§ **Material for the task**

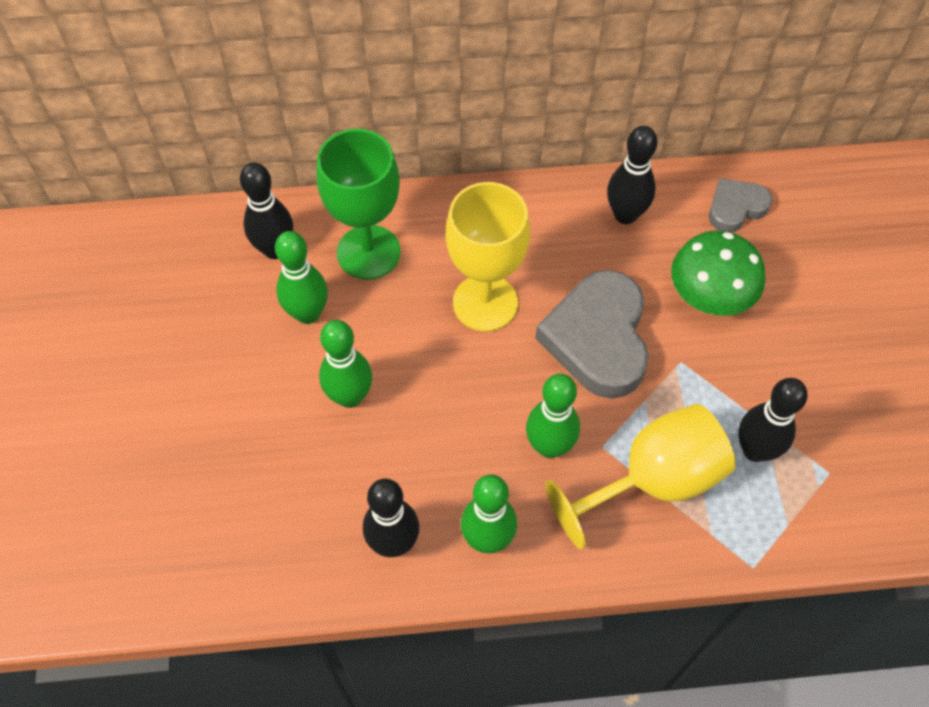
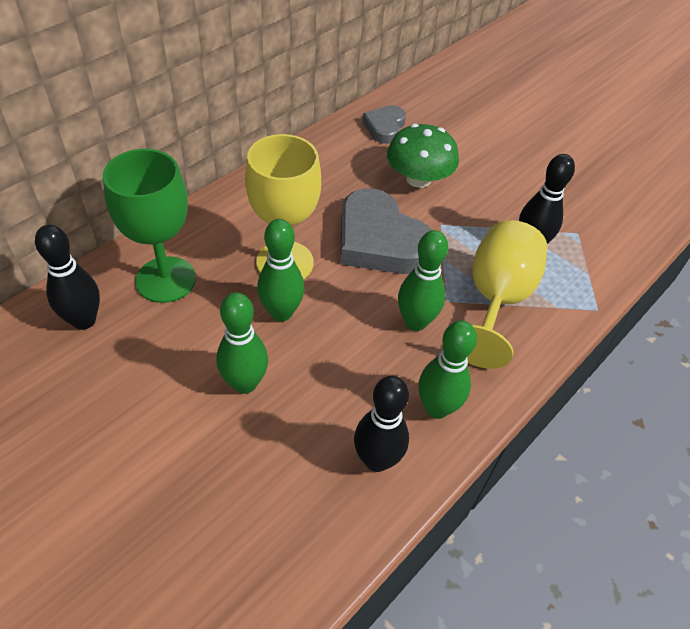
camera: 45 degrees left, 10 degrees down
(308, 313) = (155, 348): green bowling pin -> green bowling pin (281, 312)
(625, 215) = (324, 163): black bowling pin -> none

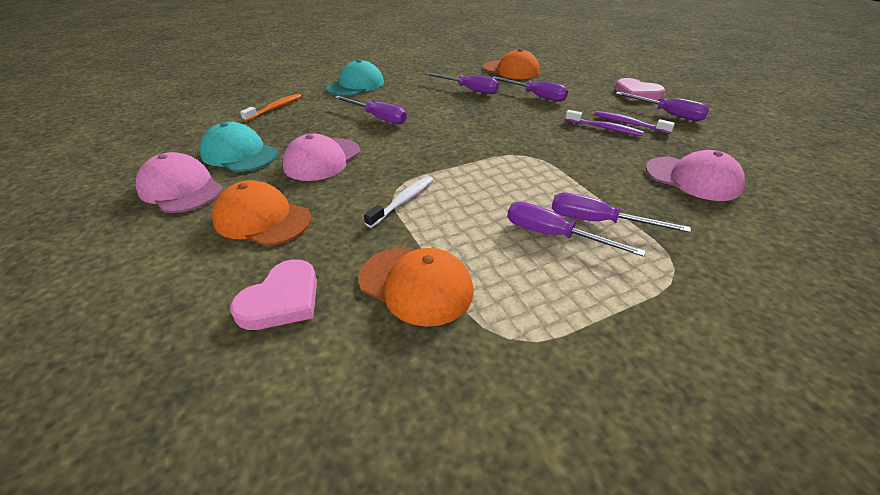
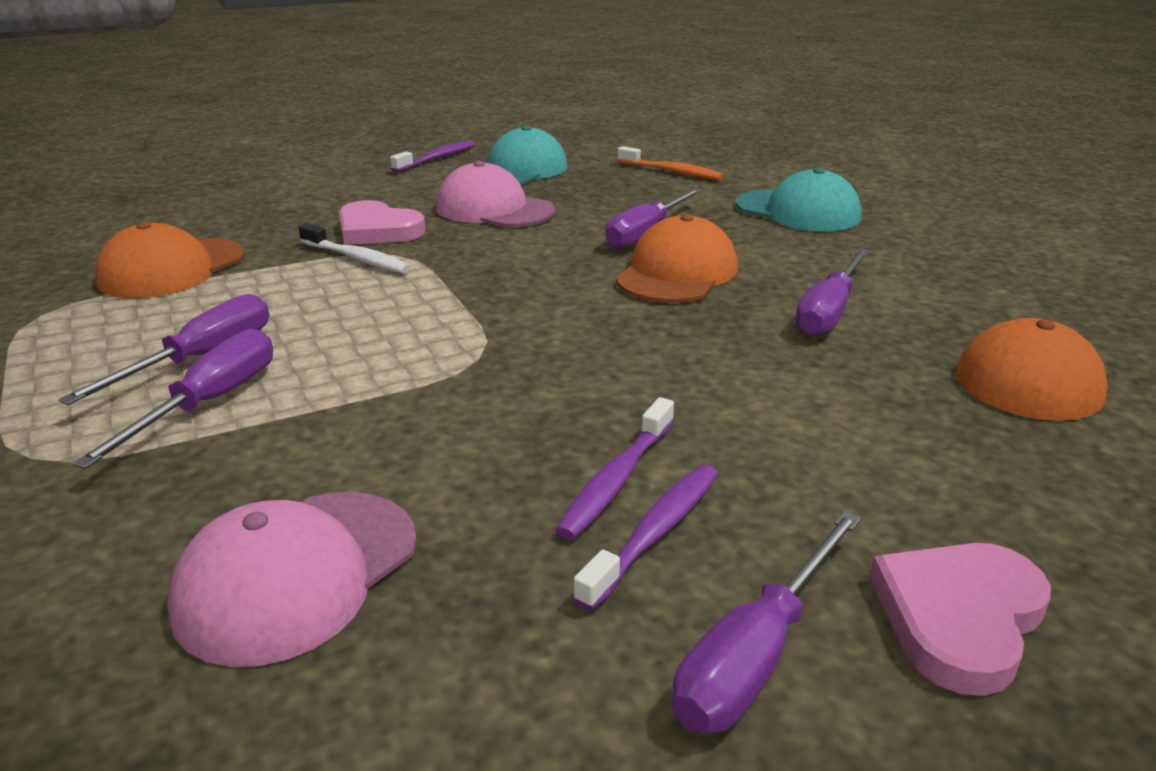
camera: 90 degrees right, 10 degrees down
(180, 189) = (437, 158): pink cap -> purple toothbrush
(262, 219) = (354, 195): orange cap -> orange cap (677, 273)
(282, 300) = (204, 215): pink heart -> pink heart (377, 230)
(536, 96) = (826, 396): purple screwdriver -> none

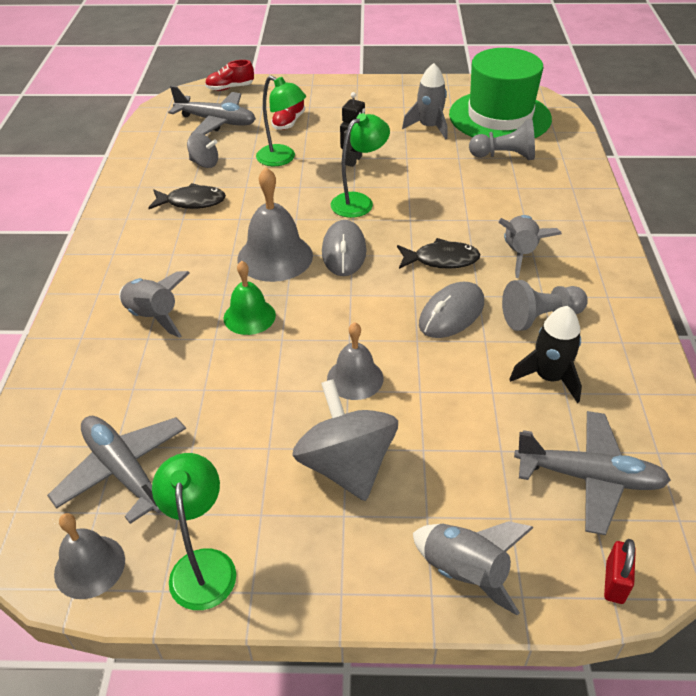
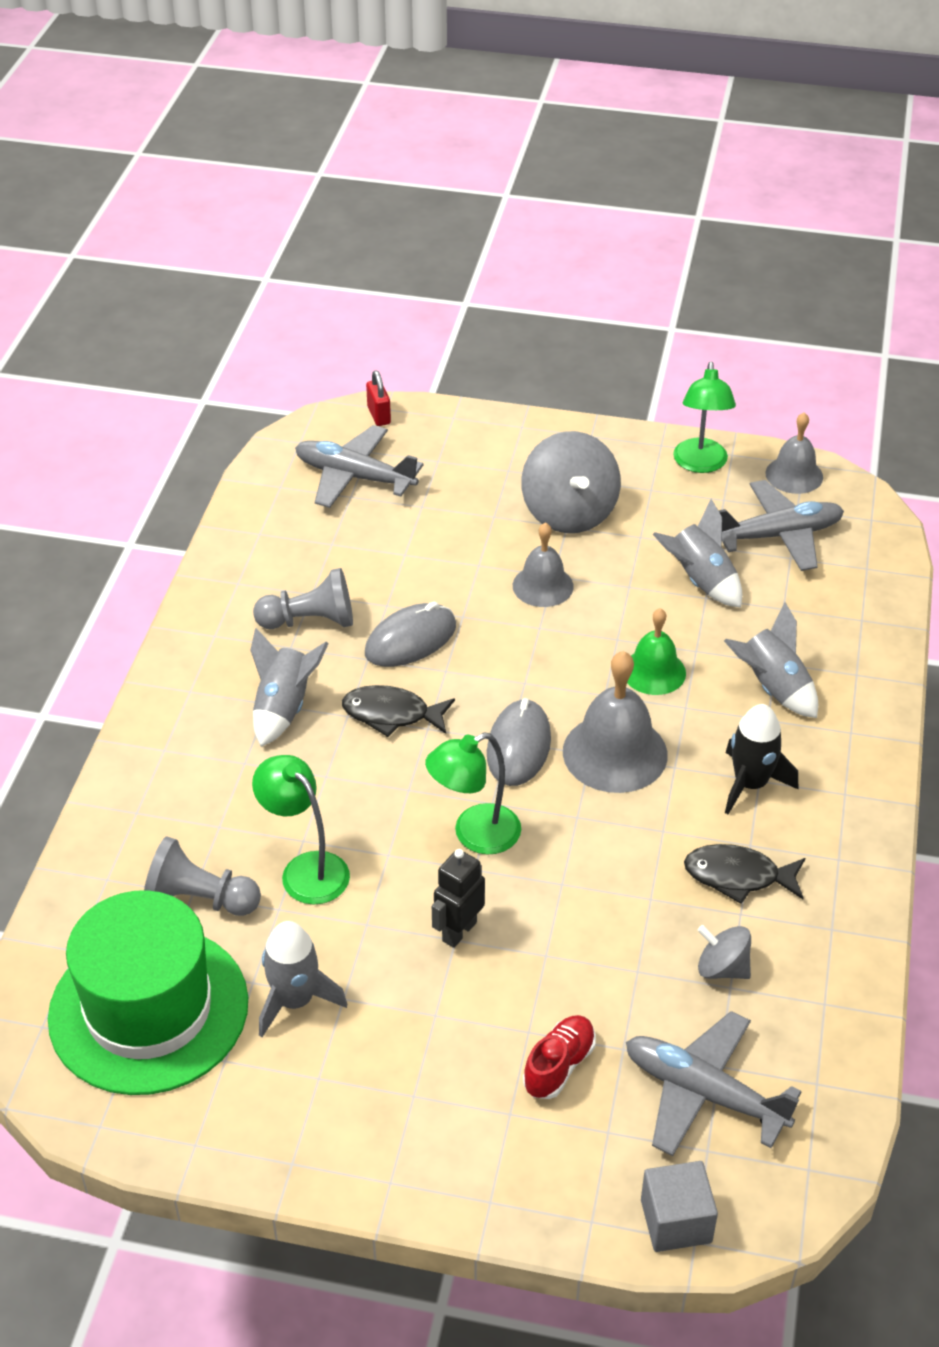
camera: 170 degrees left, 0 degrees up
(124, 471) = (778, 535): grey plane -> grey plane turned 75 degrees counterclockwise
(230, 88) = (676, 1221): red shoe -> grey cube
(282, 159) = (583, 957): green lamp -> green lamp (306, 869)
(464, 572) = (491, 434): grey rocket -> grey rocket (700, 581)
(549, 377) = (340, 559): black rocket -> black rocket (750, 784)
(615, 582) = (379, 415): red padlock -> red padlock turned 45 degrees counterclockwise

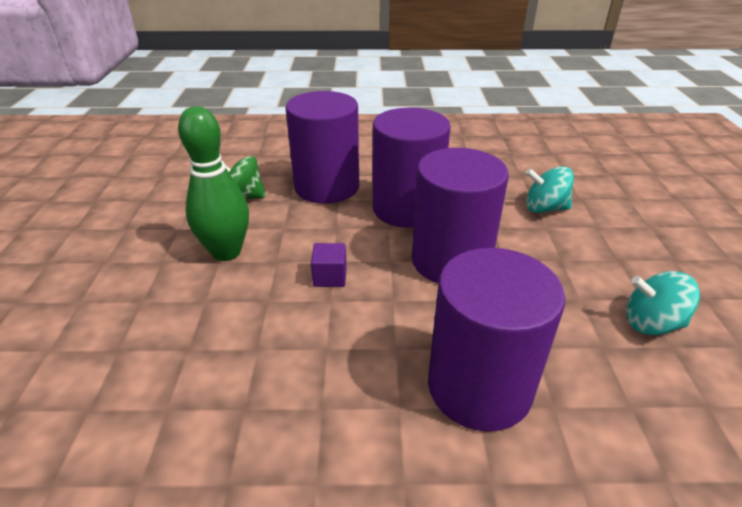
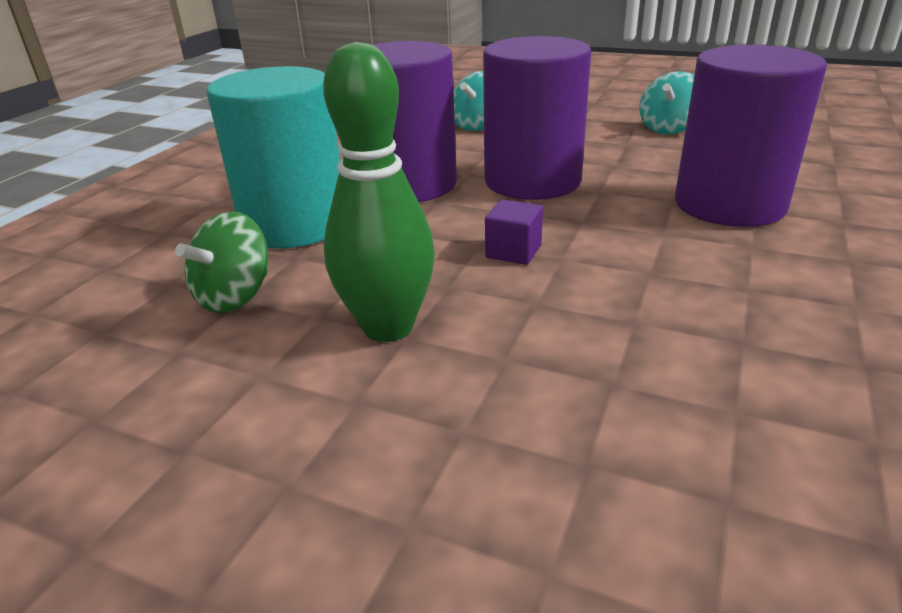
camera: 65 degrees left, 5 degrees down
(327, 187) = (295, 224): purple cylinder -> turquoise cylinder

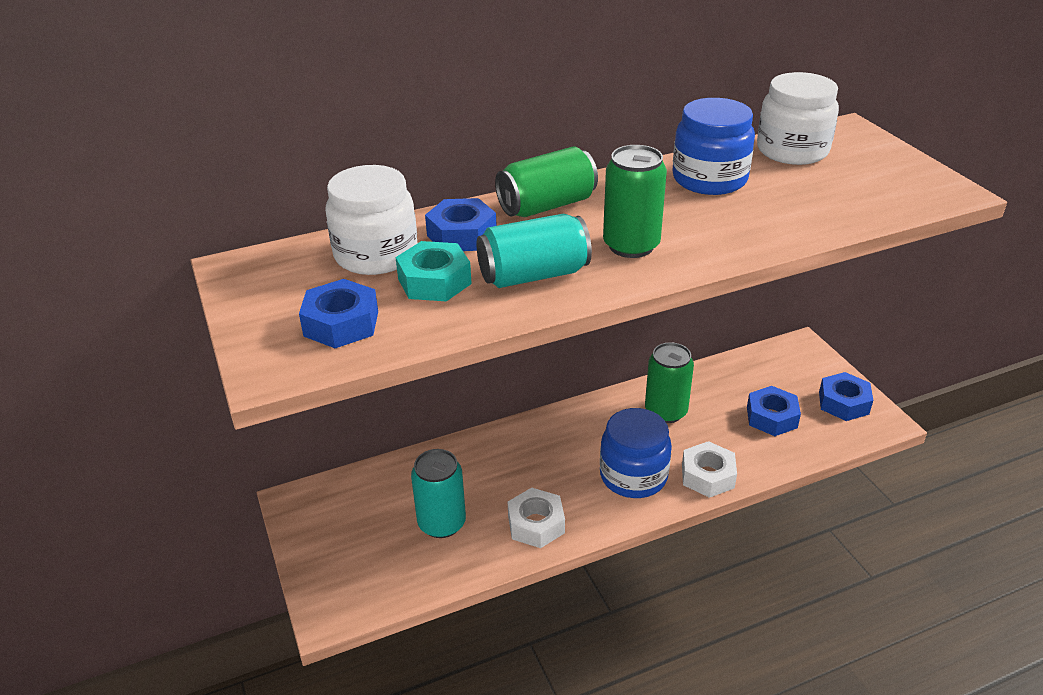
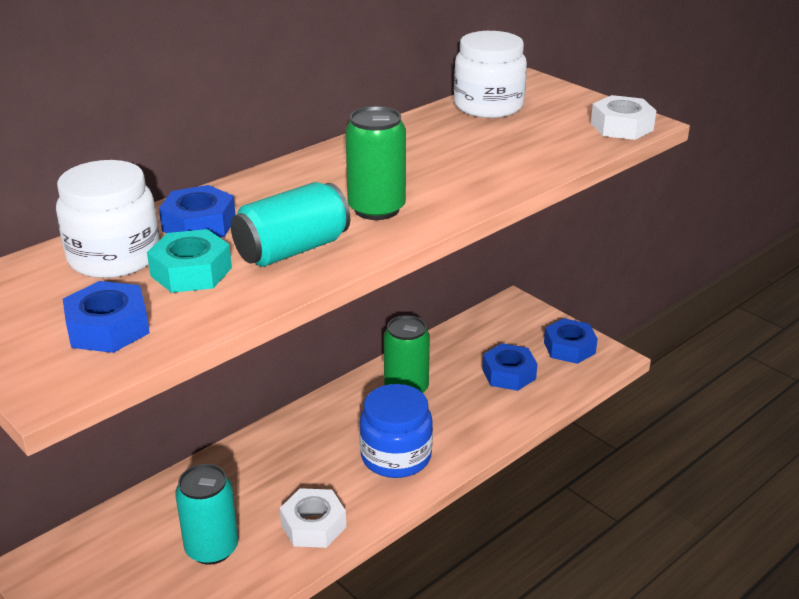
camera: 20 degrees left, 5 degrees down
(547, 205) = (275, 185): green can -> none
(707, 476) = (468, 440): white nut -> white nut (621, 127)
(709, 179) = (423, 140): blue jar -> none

§ **Work instructions**
Go through the listing above and return each line where the word "bowling" occurs.

§ **Problem solution**
(308, 313) = (155, 348): green bowling pin -> green bowling pin (281, 312)
(625, 215) = (324, 163): black bowling pin -> none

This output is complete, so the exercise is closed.